● Problem to work on
The data that follows must be transcribed in full and exactly, minus the pictures.

Records contained in a dataset
━━━

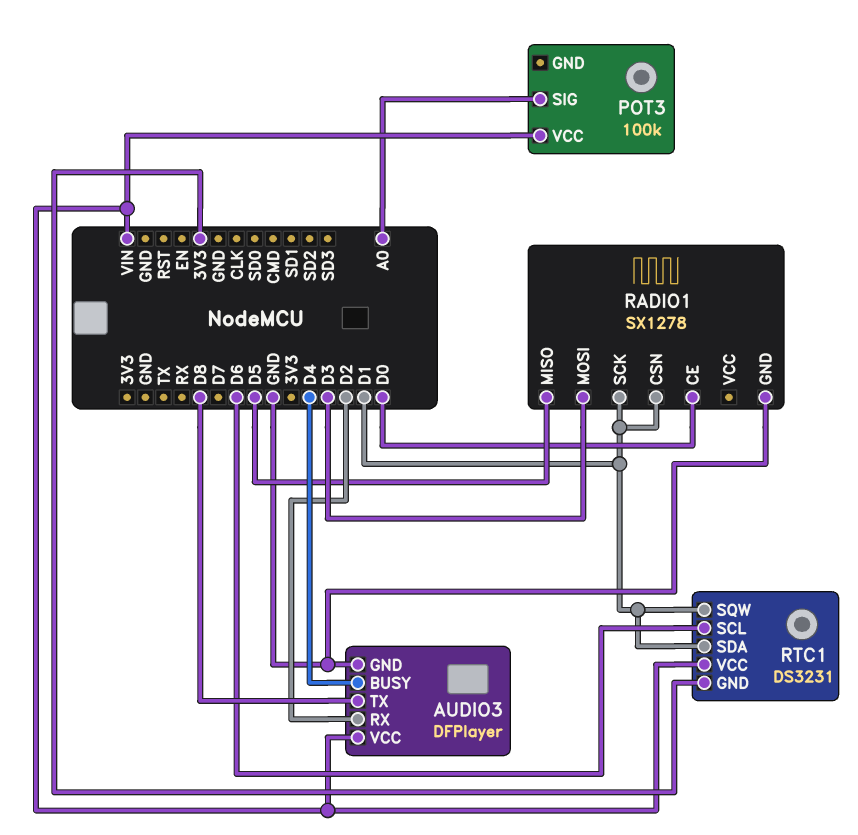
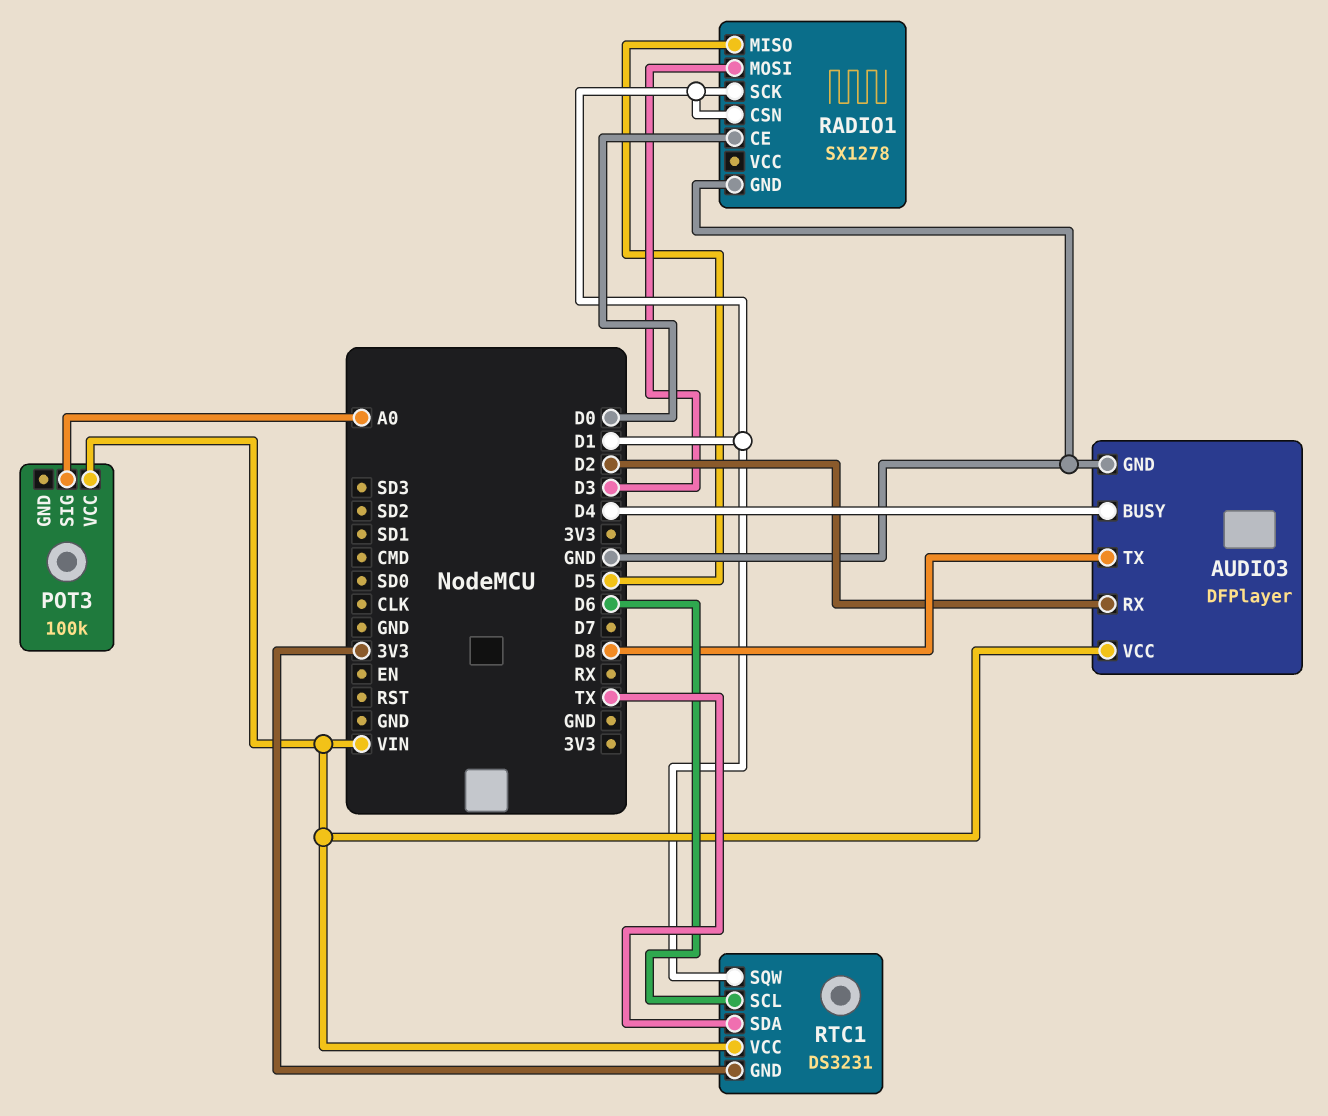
RTC1 pin SDA: D1 -> TX

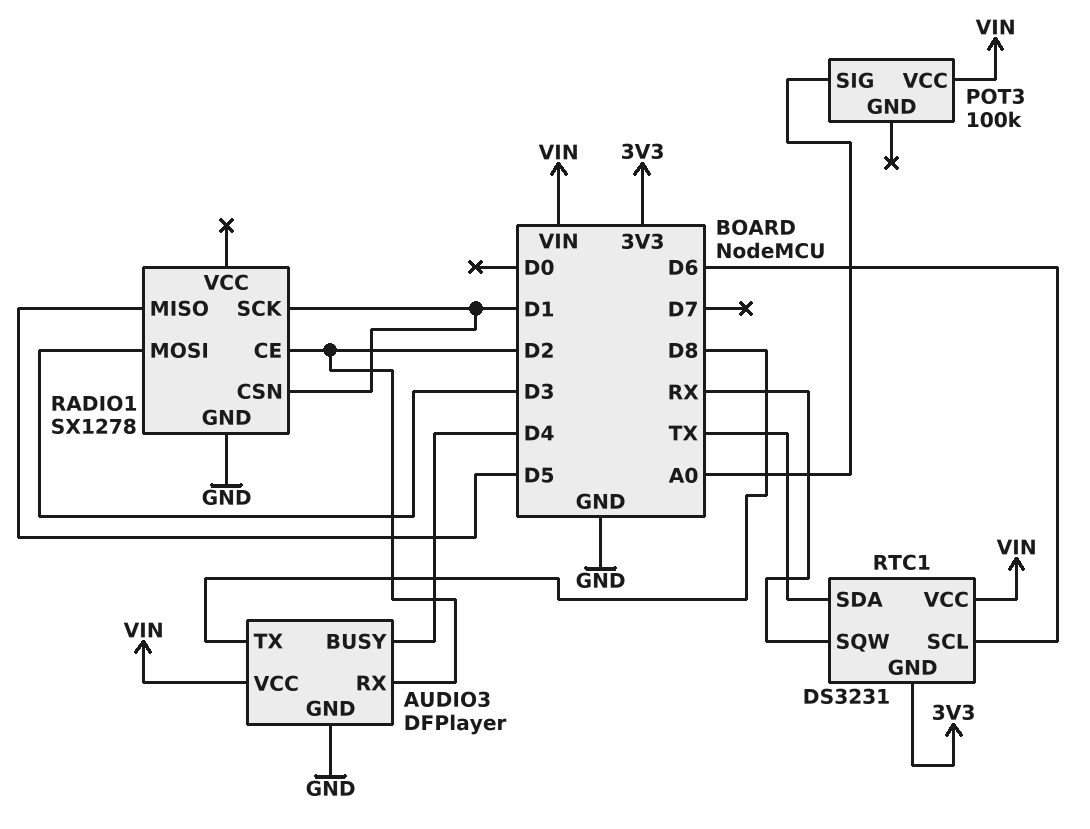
RADIO1 pin CE: D0 -> D2
RTC1 pin SQW: D1 -> RX

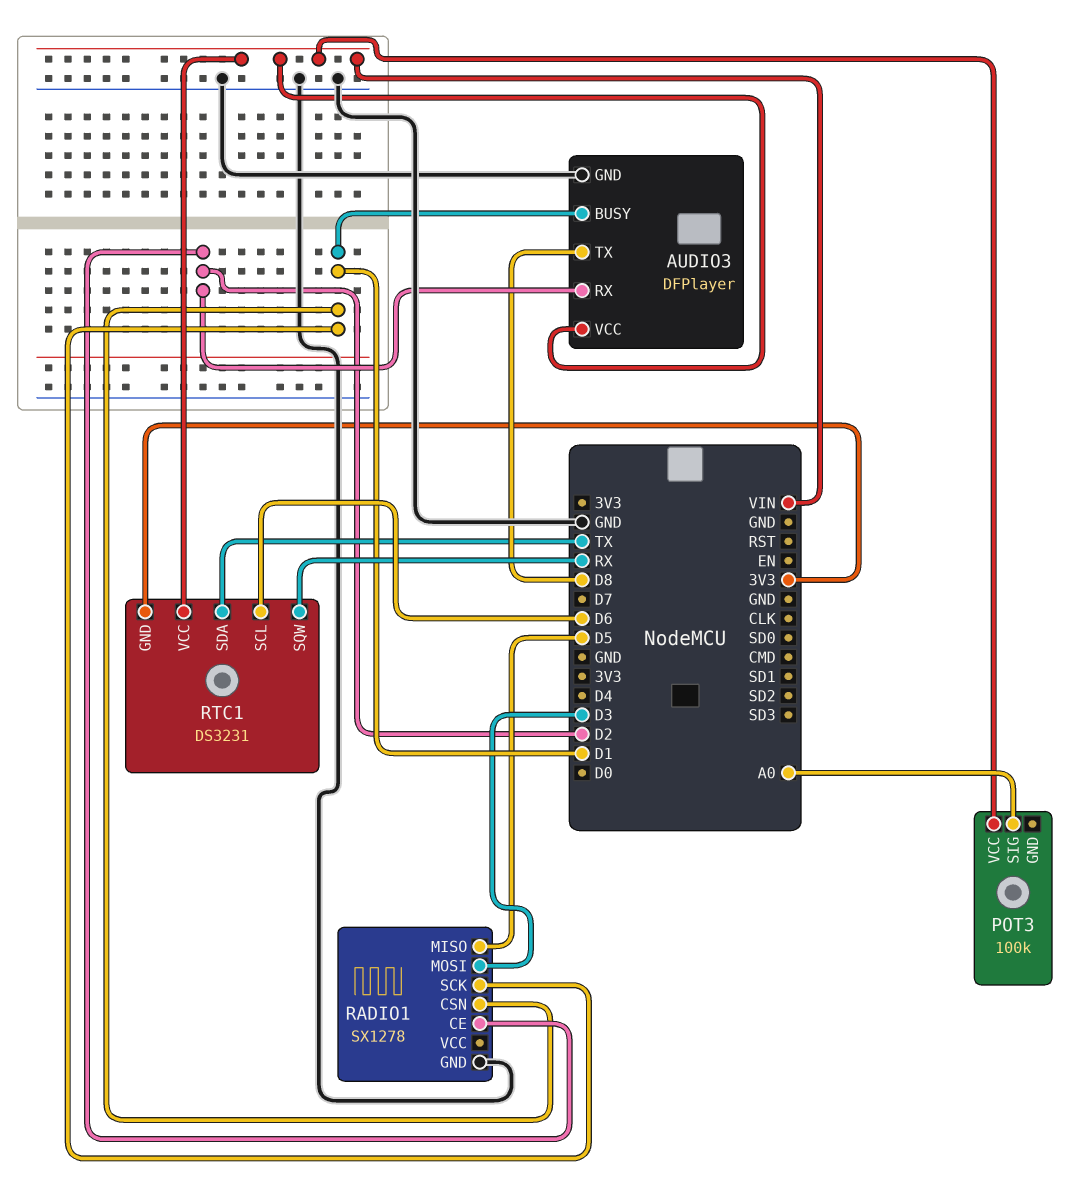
AUDIO3 pin BUSY: D4 -> D1

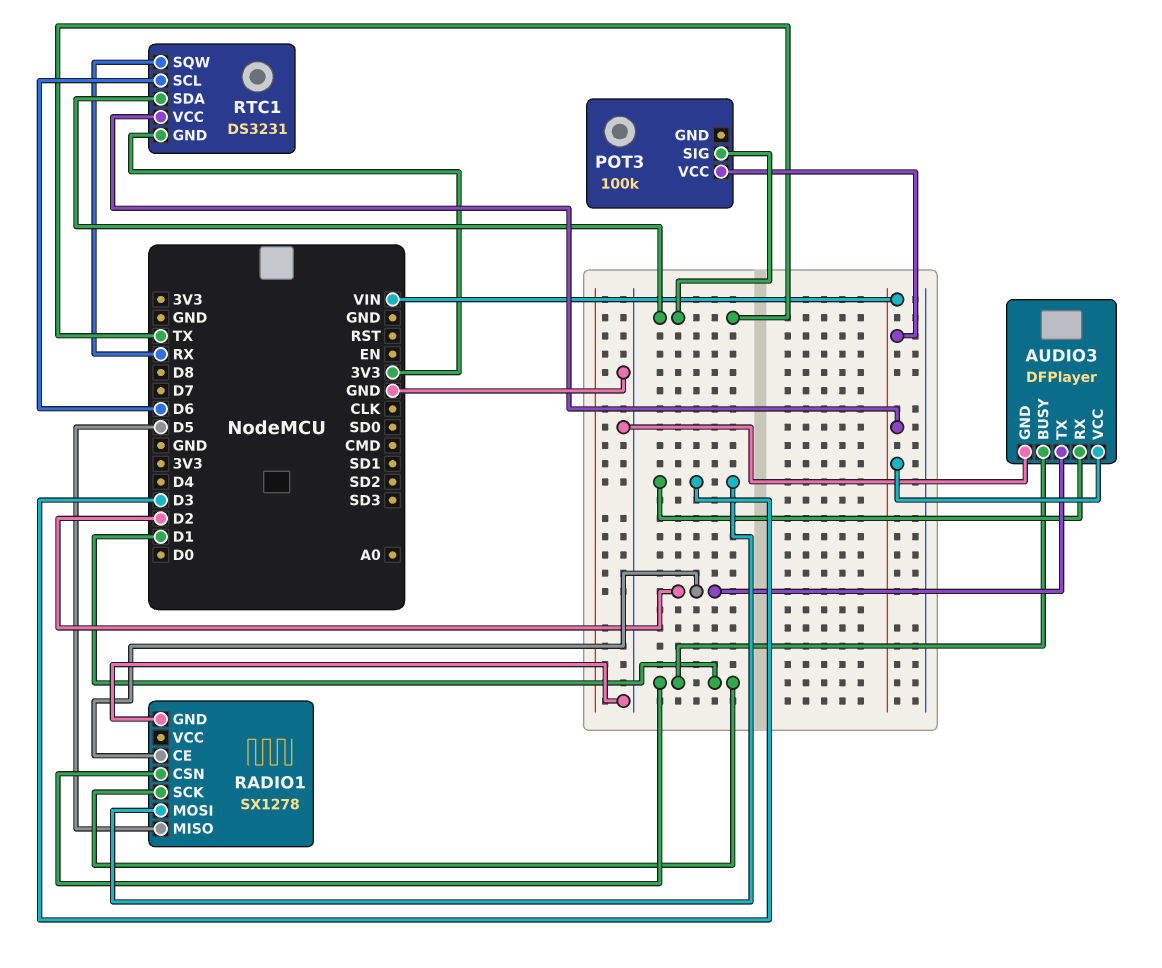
AUDIO3 pin RX: D2 -> D3
AUDIO3 pin TX: D8 -> D2
POT3 pin SIG: A0 -> TX

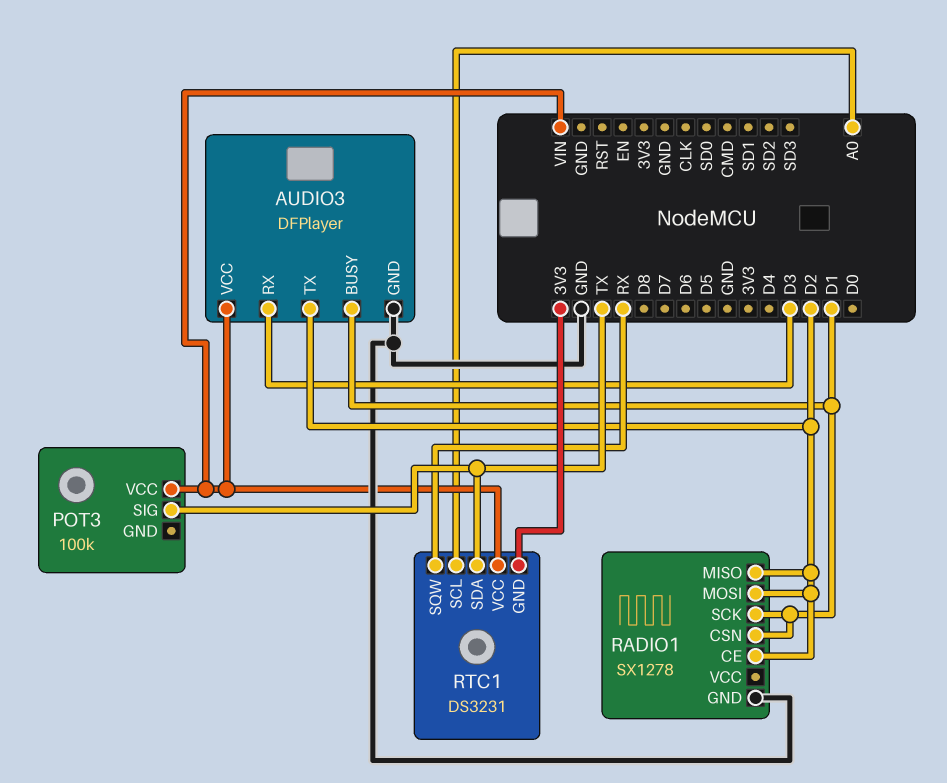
RADIO1 pin MISO: D5 -> D2
RADIO1 pin MOSI: D3 -> D2
RTC1 pin SCL: D6 -> A0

━━━

● Reply
RTC1 pin SDA: D1 -> TX

RADIO1 pin CE: D0 -> D2
RTC1 pin SQW: D1 -> RX

AUDIO3 pin BUSY: D4 -> D1

AUDIO3 pin RX: D2 -> D3
AUDIO3 pin TX: D8 -> D2
POT3 pin SIG: A0 -> TX

RADIO1 pin MISO: D5 -> D2
RADIO1 pin MOSI: D3 -> D2
RTC1 pin SCL: D6 -> A0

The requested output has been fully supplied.